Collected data
┌──
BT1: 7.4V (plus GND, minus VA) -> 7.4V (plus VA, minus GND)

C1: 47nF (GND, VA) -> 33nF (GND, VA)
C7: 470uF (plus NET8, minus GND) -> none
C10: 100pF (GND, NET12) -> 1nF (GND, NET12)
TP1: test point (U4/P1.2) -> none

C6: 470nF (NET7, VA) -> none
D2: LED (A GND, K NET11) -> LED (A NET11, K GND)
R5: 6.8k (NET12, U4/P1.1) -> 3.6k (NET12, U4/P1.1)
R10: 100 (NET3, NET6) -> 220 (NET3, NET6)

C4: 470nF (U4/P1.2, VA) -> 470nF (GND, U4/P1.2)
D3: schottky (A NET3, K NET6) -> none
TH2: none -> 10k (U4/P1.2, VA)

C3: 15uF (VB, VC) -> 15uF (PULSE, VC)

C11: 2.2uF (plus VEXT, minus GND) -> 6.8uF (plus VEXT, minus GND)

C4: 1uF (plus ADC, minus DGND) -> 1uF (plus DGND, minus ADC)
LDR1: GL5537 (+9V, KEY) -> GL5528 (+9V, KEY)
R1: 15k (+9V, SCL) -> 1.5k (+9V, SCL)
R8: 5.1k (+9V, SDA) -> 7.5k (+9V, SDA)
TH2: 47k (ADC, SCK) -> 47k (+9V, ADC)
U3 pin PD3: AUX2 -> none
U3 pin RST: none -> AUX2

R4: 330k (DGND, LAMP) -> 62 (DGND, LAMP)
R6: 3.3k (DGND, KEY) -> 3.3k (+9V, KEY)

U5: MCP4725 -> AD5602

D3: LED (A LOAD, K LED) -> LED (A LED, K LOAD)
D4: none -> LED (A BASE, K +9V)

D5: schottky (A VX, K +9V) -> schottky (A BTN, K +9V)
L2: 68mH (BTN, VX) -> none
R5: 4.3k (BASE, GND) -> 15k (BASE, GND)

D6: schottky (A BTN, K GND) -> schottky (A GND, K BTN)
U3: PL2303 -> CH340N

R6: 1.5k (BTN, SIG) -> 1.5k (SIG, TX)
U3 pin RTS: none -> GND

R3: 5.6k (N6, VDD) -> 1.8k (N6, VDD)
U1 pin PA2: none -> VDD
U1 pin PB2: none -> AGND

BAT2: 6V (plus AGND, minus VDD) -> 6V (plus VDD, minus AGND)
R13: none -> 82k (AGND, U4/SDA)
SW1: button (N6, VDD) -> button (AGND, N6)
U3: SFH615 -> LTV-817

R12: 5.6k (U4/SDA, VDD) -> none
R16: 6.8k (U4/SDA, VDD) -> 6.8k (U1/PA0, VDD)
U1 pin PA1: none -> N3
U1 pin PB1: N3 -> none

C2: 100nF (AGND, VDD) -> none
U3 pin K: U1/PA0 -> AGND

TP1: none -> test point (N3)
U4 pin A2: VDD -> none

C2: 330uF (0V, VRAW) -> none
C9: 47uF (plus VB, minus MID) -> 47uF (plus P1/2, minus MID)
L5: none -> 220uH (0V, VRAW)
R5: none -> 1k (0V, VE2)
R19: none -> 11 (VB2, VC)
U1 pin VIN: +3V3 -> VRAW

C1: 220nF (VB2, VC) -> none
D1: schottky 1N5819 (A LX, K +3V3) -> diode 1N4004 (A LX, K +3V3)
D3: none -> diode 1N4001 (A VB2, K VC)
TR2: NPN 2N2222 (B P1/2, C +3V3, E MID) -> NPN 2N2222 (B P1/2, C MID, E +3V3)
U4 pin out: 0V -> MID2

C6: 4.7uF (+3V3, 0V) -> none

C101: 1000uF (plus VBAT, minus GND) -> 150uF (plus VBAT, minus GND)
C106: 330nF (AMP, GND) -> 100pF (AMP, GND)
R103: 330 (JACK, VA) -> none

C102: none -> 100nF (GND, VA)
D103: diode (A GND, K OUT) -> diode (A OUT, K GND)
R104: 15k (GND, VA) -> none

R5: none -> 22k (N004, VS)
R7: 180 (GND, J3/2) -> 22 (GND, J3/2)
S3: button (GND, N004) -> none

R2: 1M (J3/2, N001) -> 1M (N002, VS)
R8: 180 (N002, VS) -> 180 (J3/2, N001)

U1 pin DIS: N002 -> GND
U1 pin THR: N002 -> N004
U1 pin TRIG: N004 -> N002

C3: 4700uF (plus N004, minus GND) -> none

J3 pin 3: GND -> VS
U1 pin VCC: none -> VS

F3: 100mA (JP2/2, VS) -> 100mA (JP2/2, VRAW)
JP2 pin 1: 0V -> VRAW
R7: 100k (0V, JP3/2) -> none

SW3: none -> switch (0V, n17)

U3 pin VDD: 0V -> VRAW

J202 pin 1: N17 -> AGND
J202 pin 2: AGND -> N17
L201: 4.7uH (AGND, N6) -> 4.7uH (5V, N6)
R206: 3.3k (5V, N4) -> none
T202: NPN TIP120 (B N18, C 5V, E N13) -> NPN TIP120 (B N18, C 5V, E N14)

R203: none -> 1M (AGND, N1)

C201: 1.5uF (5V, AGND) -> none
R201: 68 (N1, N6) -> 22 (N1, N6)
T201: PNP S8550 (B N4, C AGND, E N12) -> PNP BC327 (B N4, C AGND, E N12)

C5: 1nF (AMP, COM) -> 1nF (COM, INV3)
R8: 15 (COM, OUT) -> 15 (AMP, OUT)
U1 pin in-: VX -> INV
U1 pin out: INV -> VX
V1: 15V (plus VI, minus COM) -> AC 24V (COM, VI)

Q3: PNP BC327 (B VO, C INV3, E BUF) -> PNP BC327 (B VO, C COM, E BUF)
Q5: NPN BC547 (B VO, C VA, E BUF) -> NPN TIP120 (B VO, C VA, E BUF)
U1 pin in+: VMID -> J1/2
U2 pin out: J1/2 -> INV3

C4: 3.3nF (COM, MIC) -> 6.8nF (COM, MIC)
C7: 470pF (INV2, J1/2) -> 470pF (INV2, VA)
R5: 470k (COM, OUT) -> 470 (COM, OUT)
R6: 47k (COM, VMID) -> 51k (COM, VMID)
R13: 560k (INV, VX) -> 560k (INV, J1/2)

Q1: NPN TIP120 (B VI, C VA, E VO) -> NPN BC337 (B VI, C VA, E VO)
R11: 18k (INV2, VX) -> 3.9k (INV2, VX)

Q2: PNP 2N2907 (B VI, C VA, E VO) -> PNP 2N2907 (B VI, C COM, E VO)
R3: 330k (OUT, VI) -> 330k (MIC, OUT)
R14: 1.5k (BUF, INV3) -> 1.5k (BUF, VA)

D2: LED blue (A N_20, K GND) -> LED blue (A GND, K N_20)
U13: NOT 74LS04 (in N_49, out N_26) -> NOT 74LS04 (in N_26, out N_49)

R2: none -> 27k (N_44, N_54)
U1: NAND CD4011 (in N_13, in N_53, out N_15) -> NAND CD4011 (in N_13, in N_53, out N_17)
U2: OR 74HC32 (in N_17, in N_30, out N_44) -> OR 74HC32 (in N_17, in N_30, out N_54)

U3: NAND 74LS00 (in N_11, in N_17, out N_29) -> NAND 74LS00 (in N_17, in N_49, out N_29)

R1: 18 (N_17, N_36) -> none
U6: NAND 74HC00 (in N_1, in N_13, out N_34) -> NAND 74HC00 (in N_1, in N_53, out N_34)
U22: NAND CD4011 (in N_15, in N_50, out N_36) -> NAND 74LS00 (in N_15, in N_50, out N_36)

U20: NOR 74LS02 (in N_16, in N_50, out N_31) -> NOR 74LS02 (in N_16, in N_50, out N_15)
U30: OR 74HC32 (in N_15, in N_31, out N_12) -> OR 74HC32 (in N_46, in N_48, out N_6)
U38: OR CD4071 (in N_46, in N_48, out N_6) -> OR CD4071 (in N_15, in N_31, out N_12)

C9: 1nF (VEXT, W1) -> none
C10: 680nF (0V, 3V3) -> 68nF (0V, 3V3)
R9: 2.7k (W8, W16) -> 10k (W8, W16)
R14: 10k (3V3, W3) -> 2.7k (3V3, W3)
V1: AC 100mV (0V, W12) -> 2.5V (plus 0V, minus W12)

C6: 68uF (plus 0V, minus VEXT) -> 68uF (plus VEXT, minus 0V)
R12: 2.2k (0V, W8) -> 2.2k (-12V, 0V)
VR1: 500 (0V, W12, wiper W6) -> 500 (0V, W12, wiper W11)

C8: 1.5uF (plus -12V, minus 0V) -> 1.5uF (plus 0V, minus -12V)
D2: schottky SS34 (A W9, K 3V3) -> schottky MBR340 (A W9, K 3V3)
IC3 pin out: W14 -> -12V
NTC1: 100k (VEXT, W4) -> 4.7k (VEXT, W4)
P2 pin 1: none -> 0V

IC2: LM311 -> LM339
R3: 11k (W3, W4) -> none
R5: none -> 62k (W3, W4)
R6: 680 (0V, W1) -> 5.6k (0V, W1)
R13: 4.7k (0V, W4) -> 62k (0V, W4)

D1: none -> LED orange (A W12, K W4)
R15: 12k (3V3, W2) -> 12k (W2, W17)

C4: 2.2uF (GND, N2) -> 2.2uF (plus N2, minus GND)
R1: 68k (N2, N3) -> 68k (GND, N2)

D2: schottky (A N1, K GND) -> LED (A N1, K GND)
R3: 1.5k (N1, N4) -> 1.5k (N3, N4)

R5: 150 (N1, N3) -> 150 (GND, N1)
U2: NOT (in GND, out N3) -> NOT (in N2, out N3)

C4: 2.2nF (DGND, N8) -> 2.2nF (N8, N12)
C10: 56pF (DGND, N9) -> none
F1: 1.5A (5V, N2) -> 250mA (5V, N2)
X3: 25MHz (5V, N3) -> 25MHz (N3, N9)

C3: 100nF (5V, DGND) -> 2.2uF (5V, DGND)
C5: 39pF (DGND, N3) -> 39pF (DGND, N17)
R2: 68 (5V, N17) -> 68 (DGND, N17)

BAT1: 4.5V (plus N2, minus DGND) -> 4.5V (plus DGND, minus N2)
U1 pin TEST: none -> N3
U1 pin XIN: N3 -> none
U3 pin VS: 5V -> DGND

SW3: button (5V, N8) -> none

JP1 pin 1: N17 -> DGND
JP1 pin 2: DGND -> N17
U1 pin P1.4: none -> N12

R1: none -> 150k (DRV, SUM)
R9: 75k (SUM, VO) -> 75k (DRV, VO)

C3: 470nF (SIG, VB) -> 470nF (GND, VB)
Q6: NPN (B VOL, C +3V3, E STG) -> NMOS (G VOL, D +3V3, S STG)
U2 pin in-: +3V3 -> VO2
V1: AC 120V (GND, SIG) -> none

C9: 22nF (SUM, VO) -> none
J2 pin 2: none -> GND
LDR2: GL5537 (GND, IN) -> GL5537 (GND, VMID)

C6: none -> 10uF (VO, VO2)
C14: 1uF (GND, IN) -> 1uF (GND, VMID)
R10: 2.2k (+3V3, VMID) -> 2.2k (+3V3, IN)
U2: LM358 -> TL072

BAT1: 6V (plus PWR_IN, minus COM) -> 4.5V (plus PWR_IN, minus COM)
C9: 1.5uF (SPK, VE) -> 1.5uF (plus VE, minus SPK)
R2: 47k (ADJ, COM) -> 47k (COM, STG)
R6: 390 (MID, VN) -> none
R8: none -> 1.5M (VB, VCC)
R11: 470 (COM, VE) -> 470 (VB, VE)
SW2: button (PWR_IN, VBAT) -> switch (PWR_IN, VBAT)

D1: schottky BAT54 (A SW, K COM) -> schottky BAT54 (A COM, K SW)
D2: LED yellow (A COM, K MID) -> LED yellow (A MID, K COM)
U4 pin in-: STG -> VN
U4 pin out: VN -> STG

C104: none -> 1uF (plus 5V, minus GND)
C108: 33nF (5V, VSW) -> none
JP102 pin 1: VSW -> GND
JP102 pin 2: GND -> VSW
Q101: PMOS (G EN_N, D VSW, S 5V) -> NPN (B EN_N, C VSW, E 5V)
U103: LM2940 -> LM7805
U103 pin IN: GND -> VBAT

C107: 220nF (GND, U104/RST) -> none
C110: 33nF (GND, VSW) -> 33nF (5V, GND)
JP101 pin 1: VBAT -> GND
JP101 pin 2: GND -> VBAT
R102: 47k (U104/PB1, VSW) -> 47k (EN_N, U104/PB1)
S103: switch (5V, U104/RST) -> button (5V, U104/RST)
└──
What is being asked
Give the number of lines in the data that contain "BASE", with no other words.

Result
2